TASK STATEMENT — Pictures in the records below are skipped; the rest is copied exactly.

Scene image comparisons:

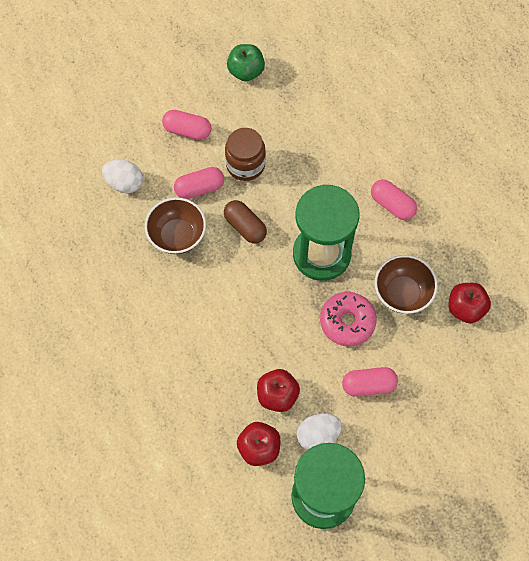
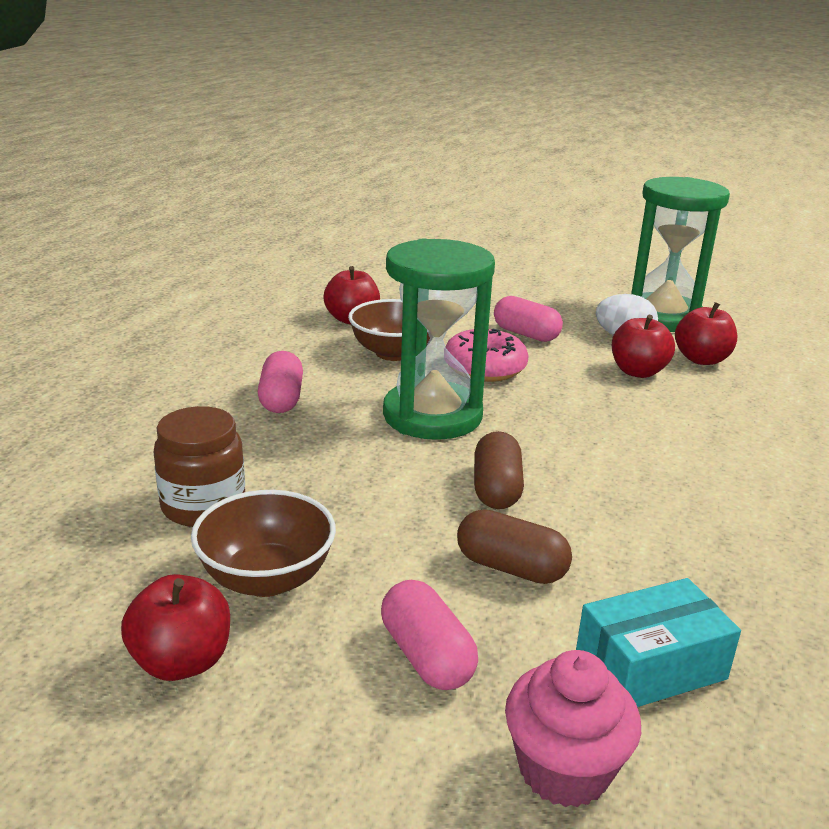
camera: 135 degrees left, 40 degrees down
(120, 128) = (564, 769): none -> pink cupcake
(124, 183) = (650, 666): white egg -> turquoise box
(177, 235) = (619, 542): brown bowl -> brown bowl (266, 578)
(199, 188) = (511, 568): pink capsule -> brown capsule
(245, 164) = (395, 544): brown jar -> brown jar (203, 506)
(246, 71) = (182, 661): green apple -> red apple

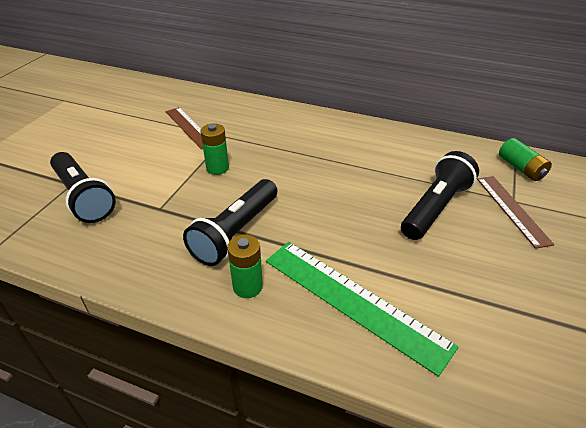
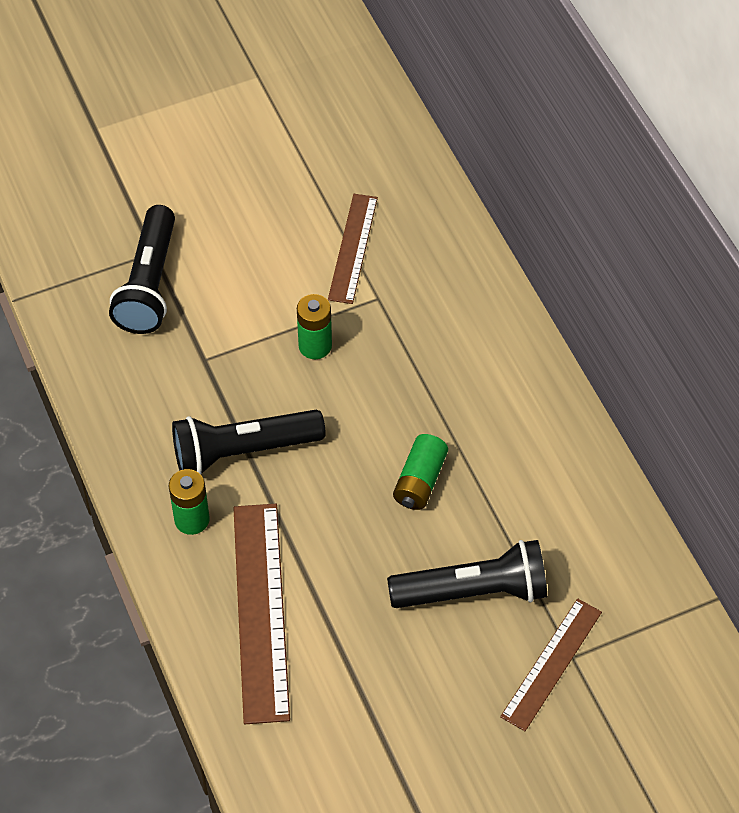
camera: 45 degrees right, 15 degrees up
(353, 301) = (261, 611): green ruler -> brown ruler
(521, 168) = (655, 631): green battery -> green battery (420, 481)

ANSWER TO THIS TASK —
camera: 135 degrees left, 40 degrees down
(120, 128) = (564, 769): none -> pink cupcake
(124, 183) = (650, 666): white egg -> turquoise box
(177, 235) = (619, 542): brown bowl -> brown bowl (266, 578)
(199, 188) = (511, 568): pink capsule -> brown capsule
(245, 164) = (395, 544): brown jar -> brown jar (203, 506)
(246, 71) = (182, 661): green apple -> red apple

camera: 45 degrees right, 15 degrees up
(353, 301) = (261, 611): green ruler -> brown ruler
(521, 168) = (655, 631): green battery -> green battery (420, 481)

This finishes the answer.